BEGIN

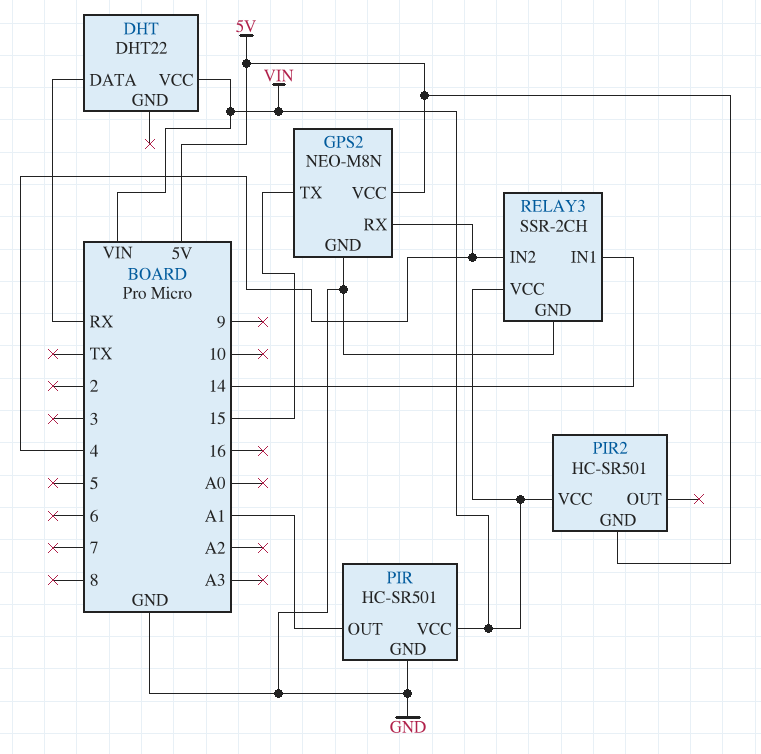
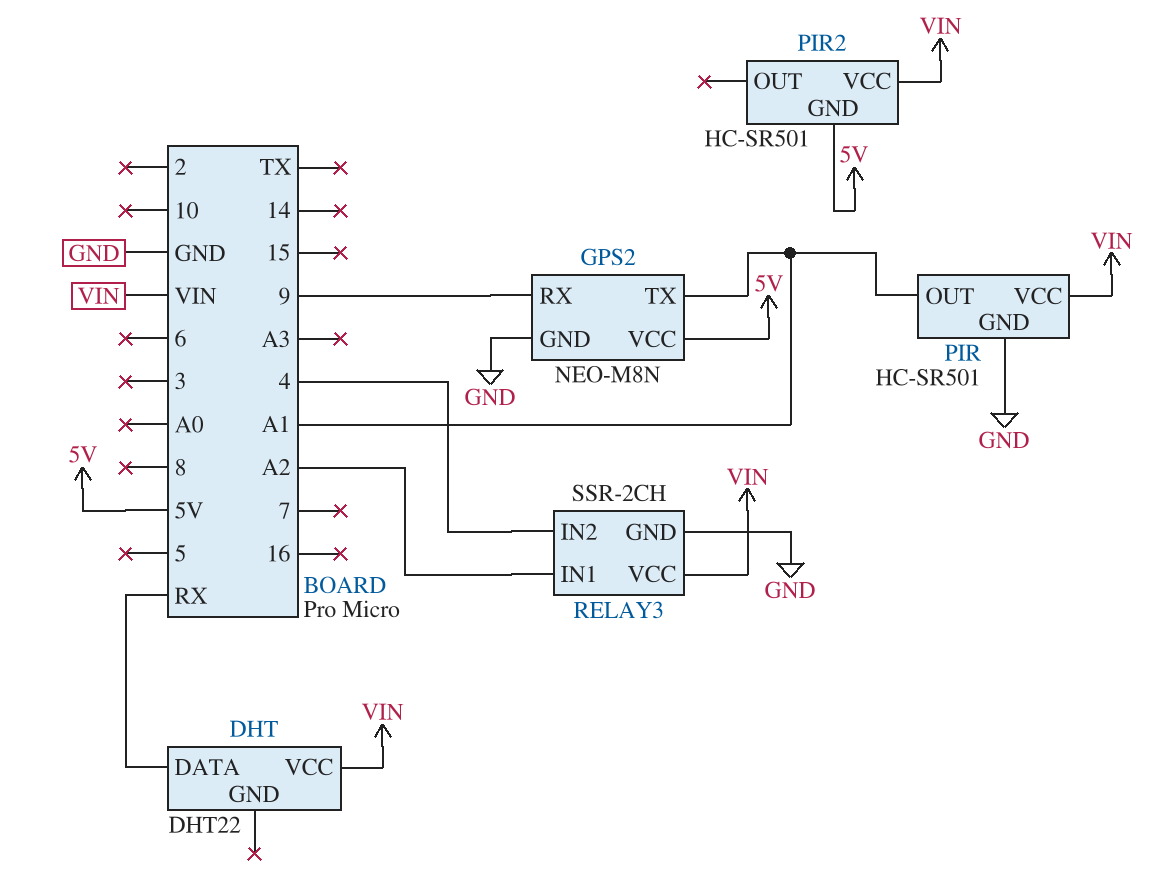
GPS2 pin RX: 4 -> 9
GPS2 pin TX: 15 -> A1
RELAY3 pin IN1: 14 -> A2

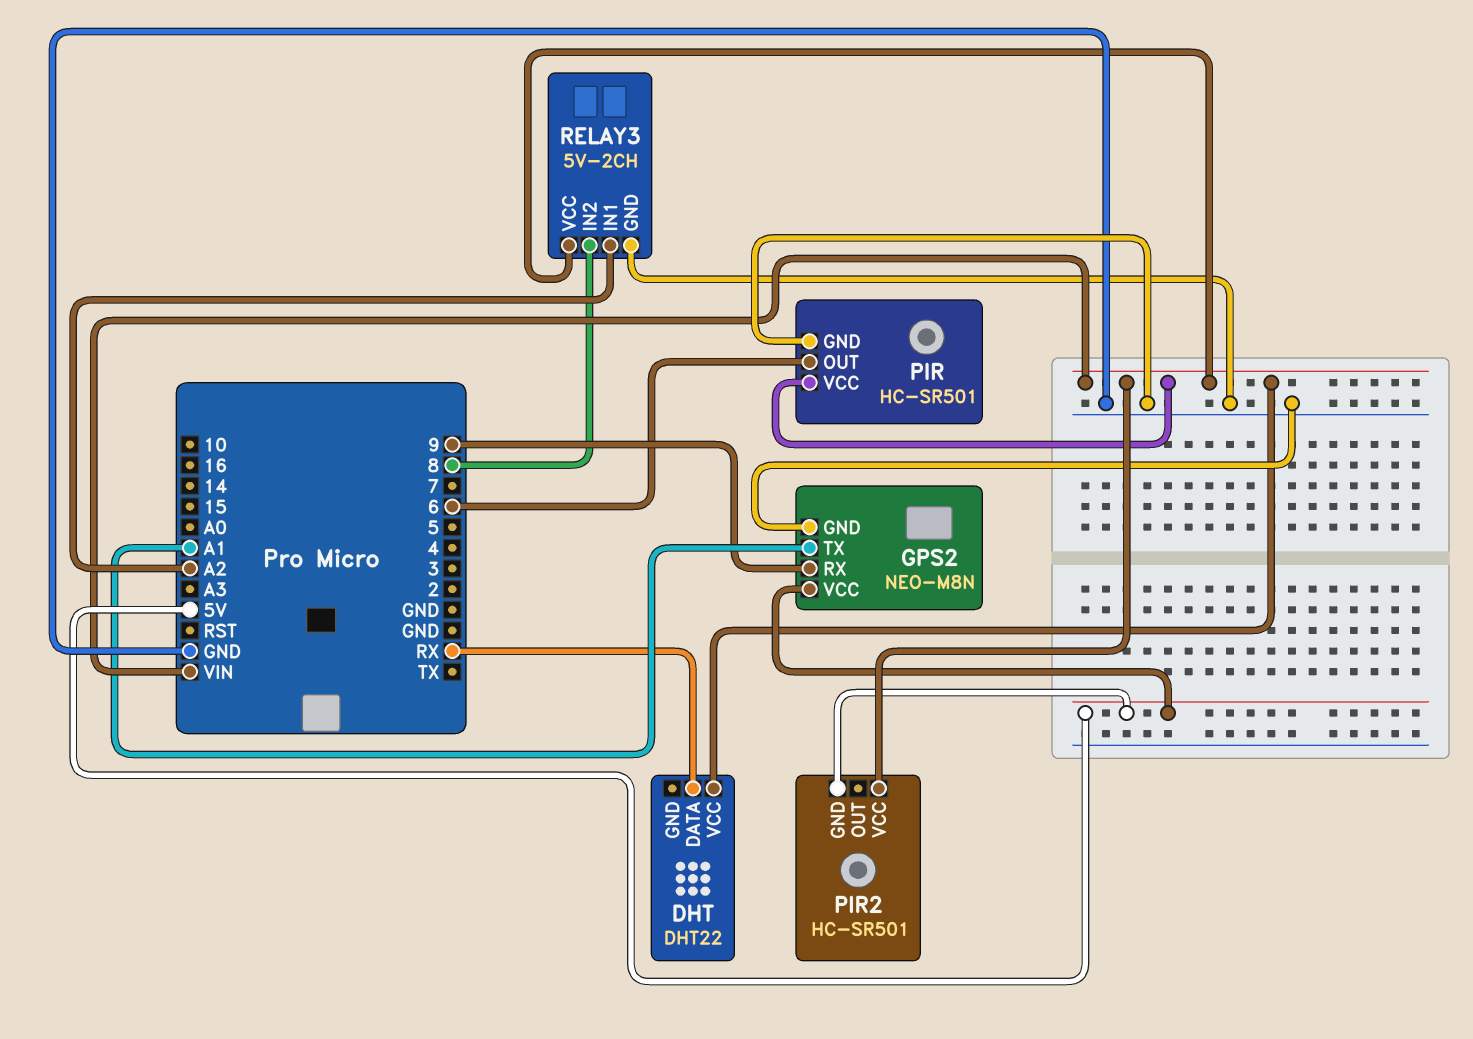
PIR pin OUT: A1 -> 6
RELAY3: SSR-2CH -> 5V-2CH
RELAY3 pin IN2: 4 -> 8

END
BEGIN

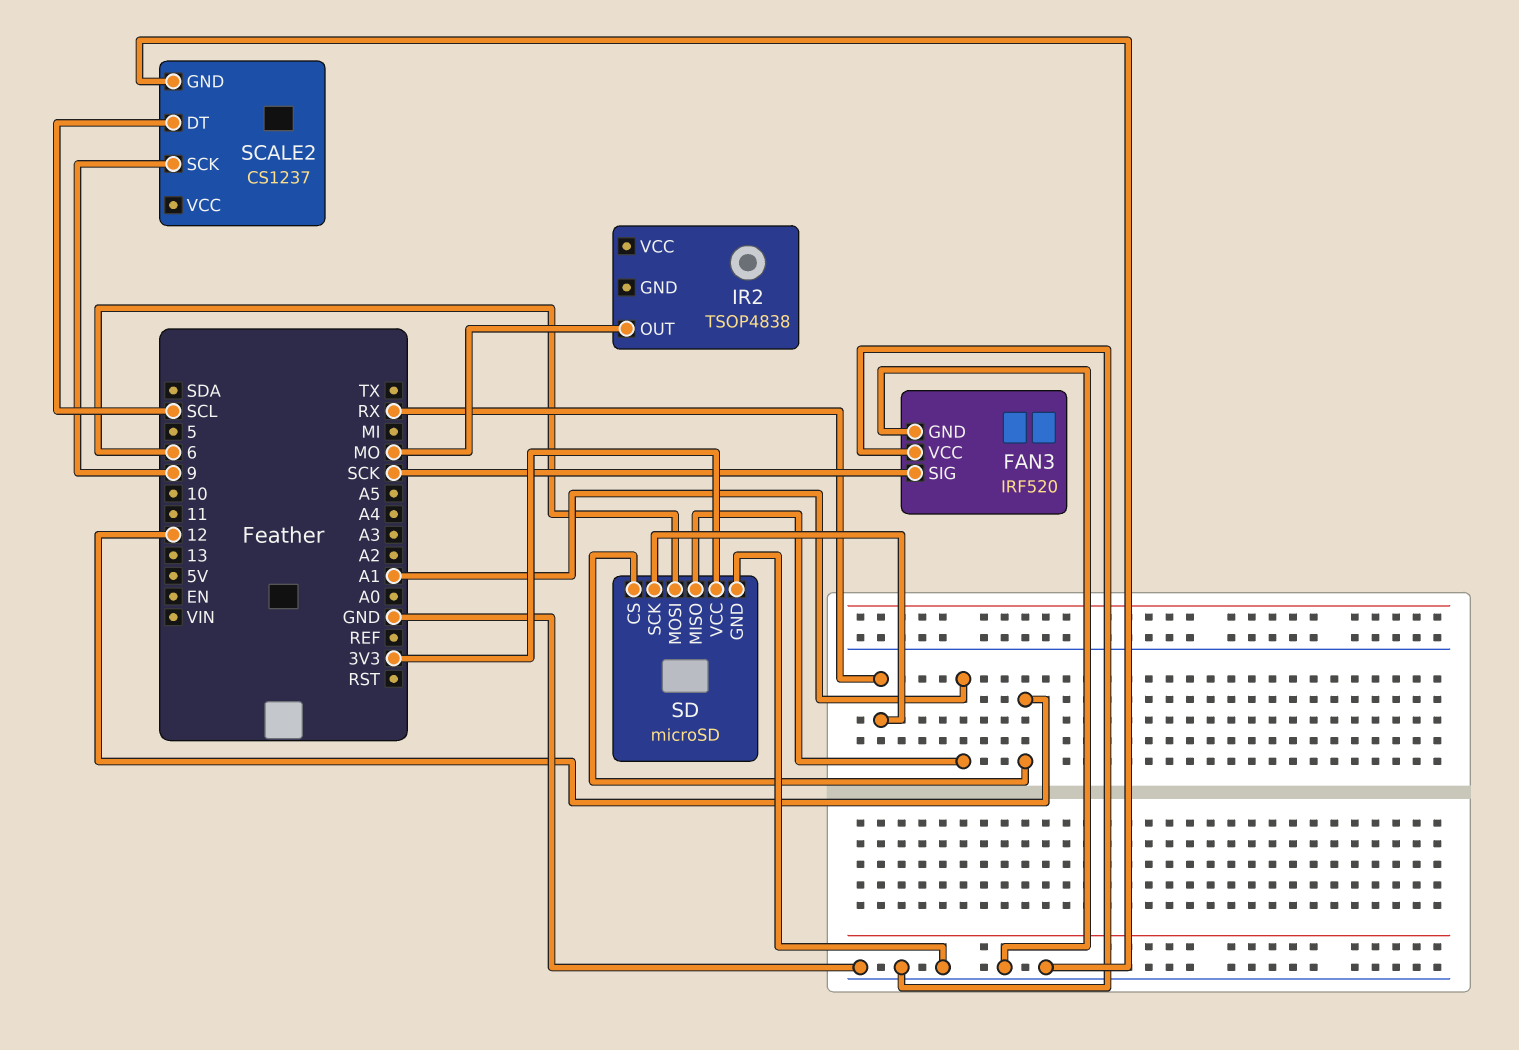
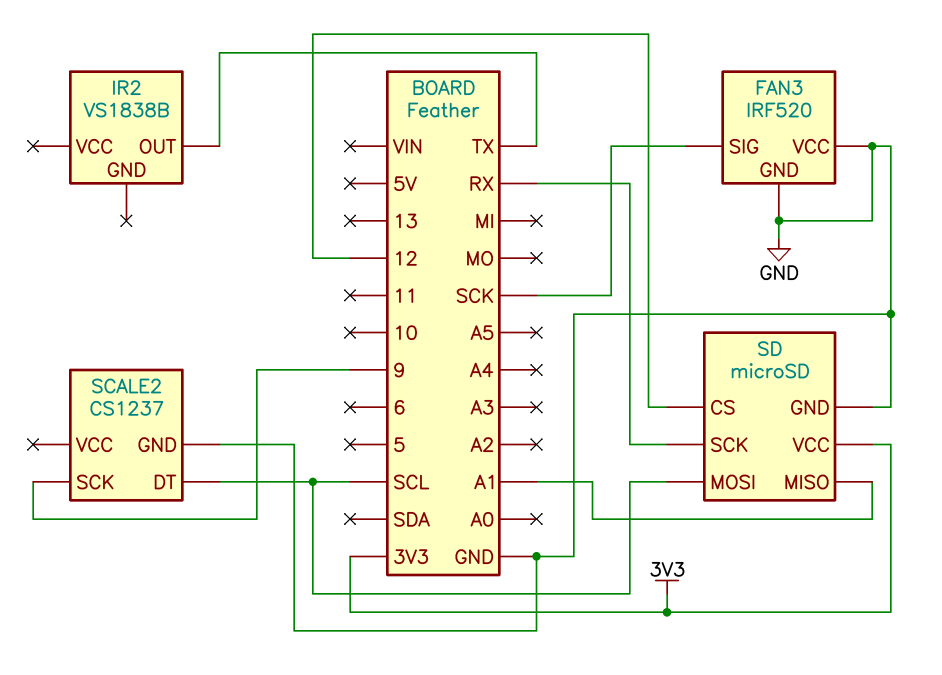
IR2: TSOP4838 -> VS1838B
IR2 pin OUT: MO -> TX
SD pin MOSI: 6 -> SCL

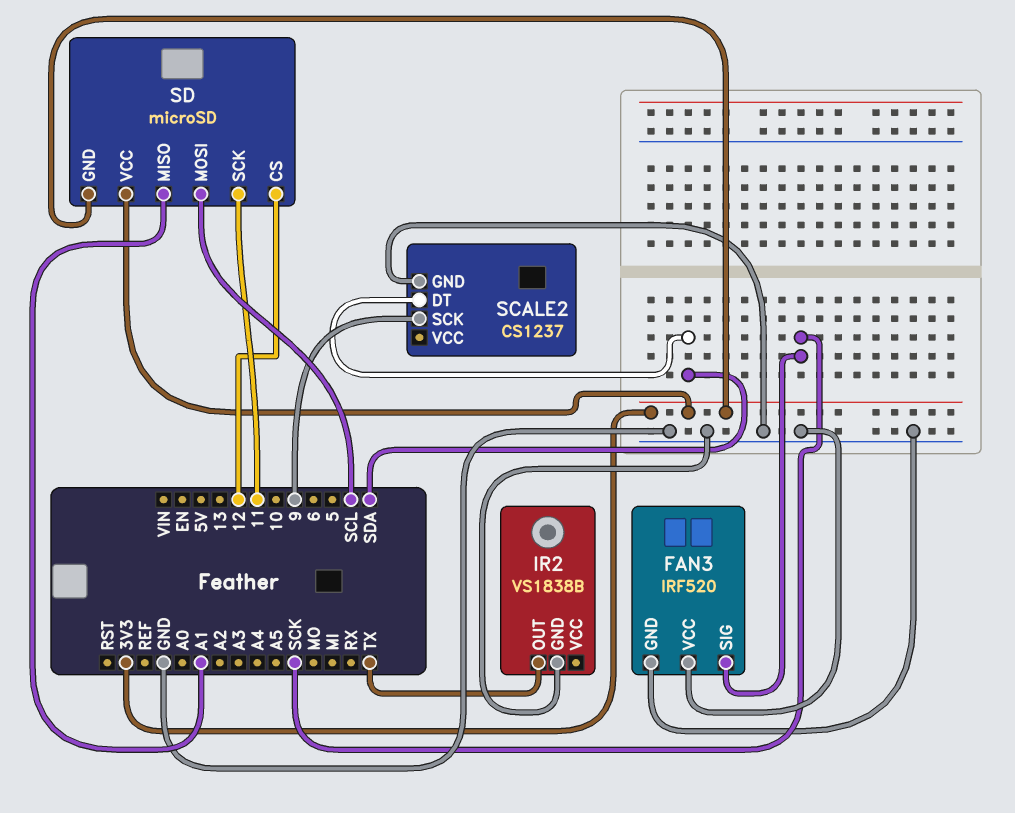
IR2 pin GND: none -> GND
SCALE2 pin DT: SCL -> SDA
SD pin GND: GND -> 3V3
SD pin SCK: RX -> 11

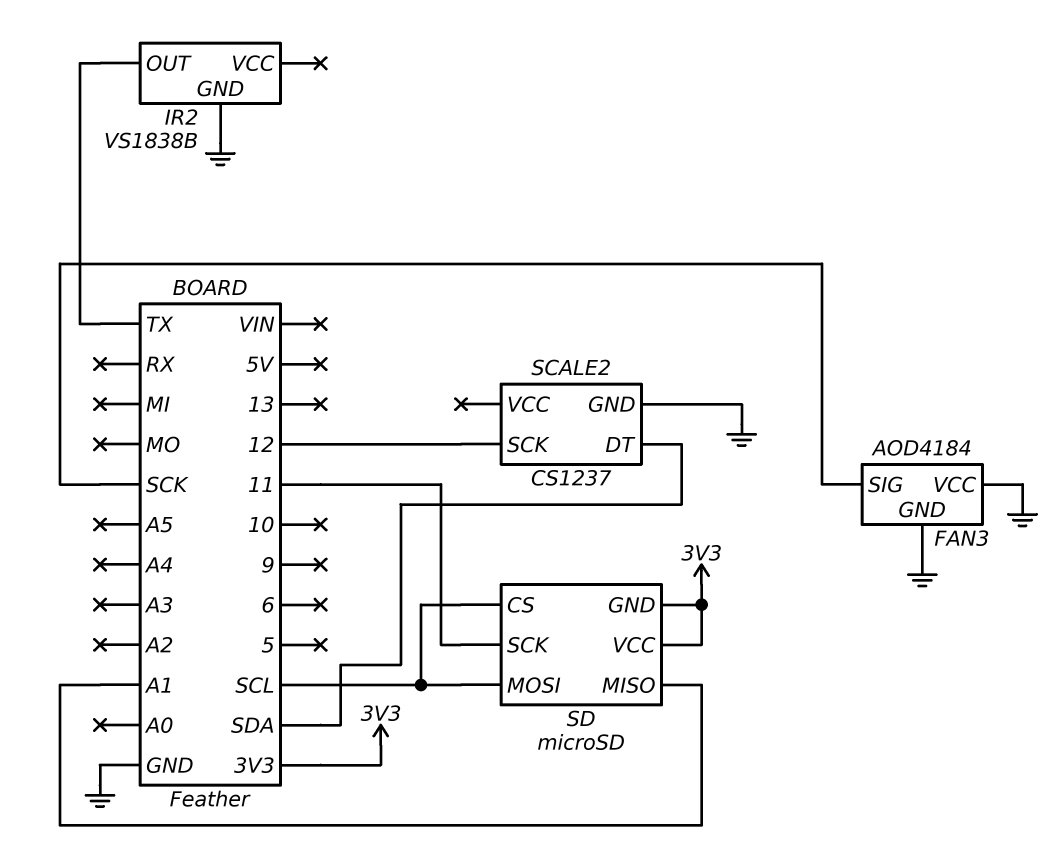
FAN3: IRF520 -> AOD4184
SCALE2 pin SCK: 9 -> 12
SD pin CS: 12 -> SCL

END
BEGIN

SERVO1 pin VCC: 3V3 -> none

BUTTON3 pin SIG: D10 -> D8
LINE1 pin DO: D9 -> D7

END

Brief: Using the data above, output the line that has "GPS2 pin RX: 4 -> 9", the line that has "RELAY3 pin IN2: 4 -> 8", and whatever lines fall between, each exactly as it stands and without pictures.

Written response:
GPS2 pin RX: 4 -> 9
GPS2 pin TX: 15 -> A1
RELAY3 pin IN1: 14 -> A2

PIR pin OUT: A1 -> 6
RELAY3: SSR-2CH -> 5V-2CH
RELAY3 pin IN2: 4 -> 8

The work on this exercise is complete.